**Work request:**
Without the pictures, repeat all of the data exactly as it appears below.

**Data:**
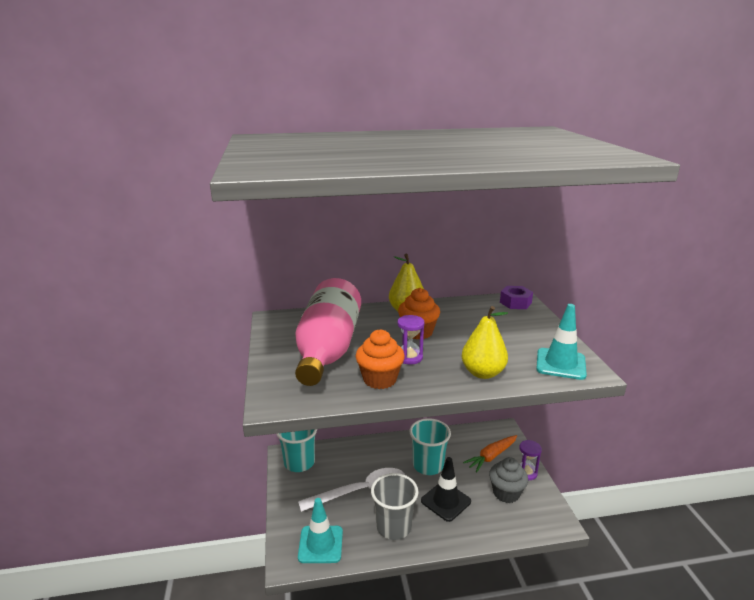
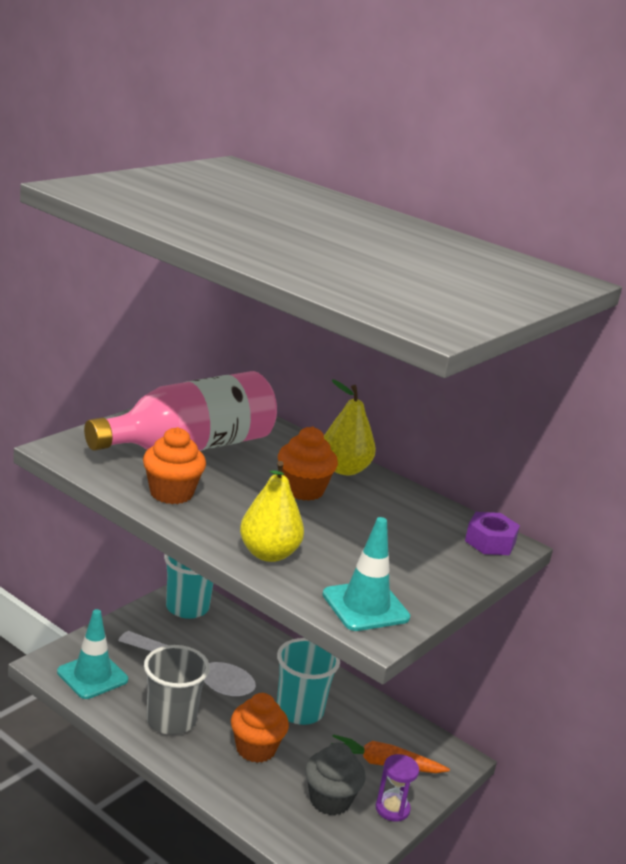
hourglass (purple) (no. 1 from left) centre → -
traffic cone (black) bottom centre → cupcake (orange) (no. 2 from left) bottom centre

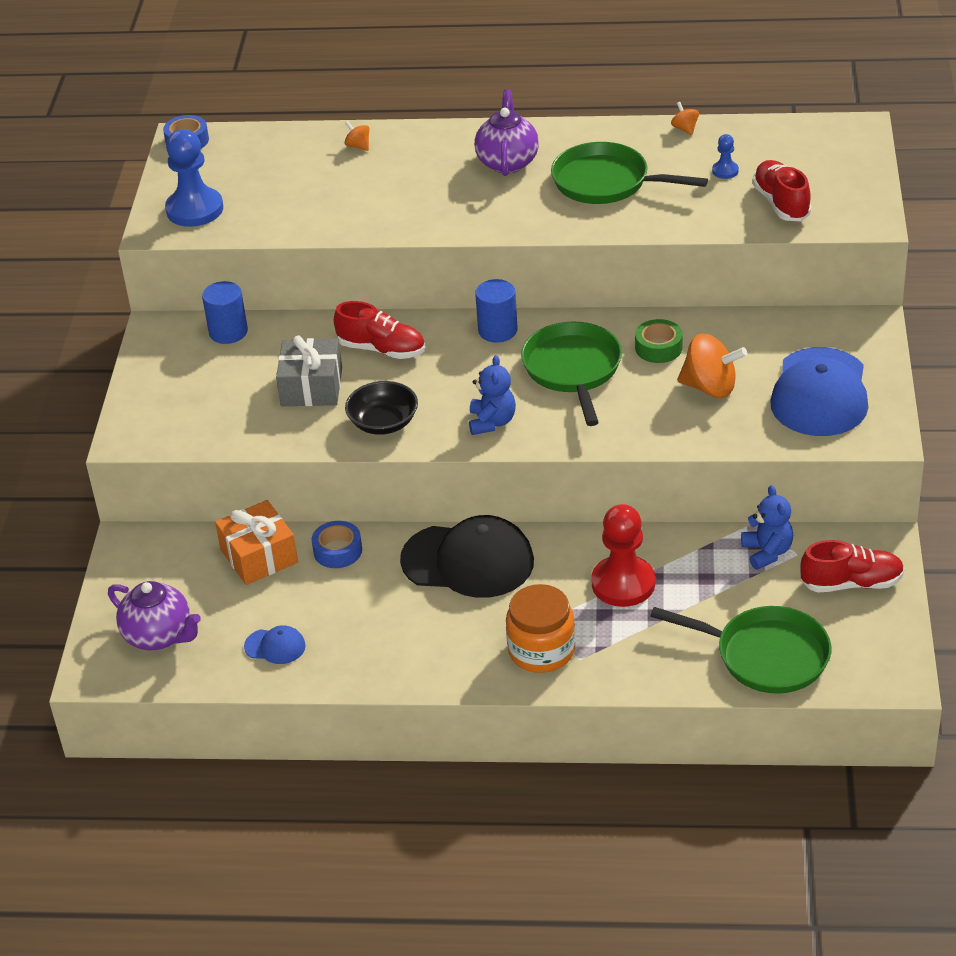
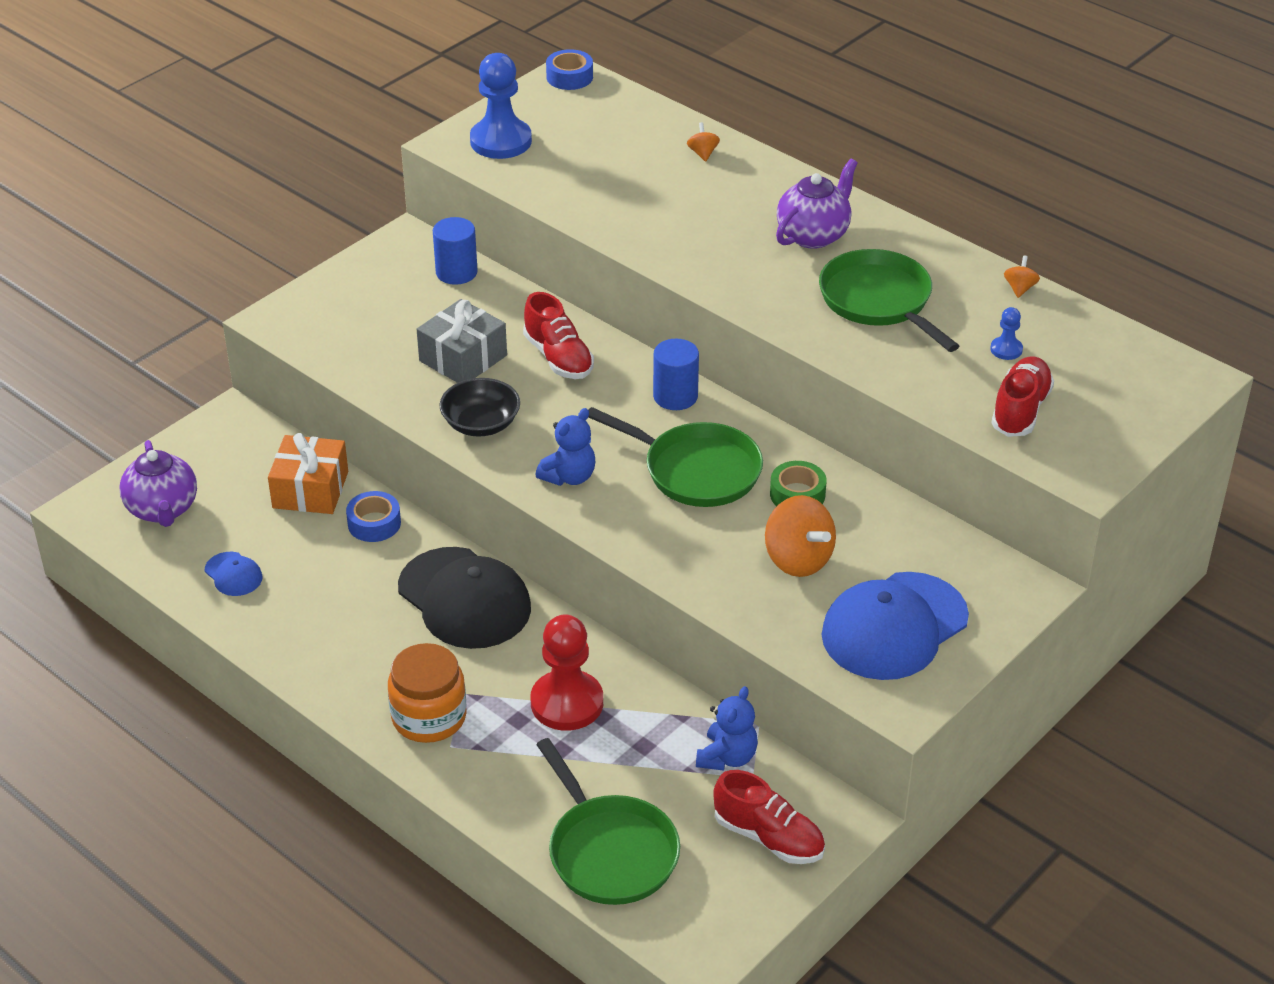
pan (green) (no. 1 from left in the first image) centre → pan (green) (no. 2 from left) centre, 90 degrees clockwise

**Exercise solution:**
hourglass (purple) (no. 1 from left) centre → -
traffic cone (black) bottom centre → cupcake (orange) (no. 2 from left) bottom centre

pan (green) (no. 1 from left in the first image) centre → pan (green) (no. 2 from left) centre, 90 degrees clockwise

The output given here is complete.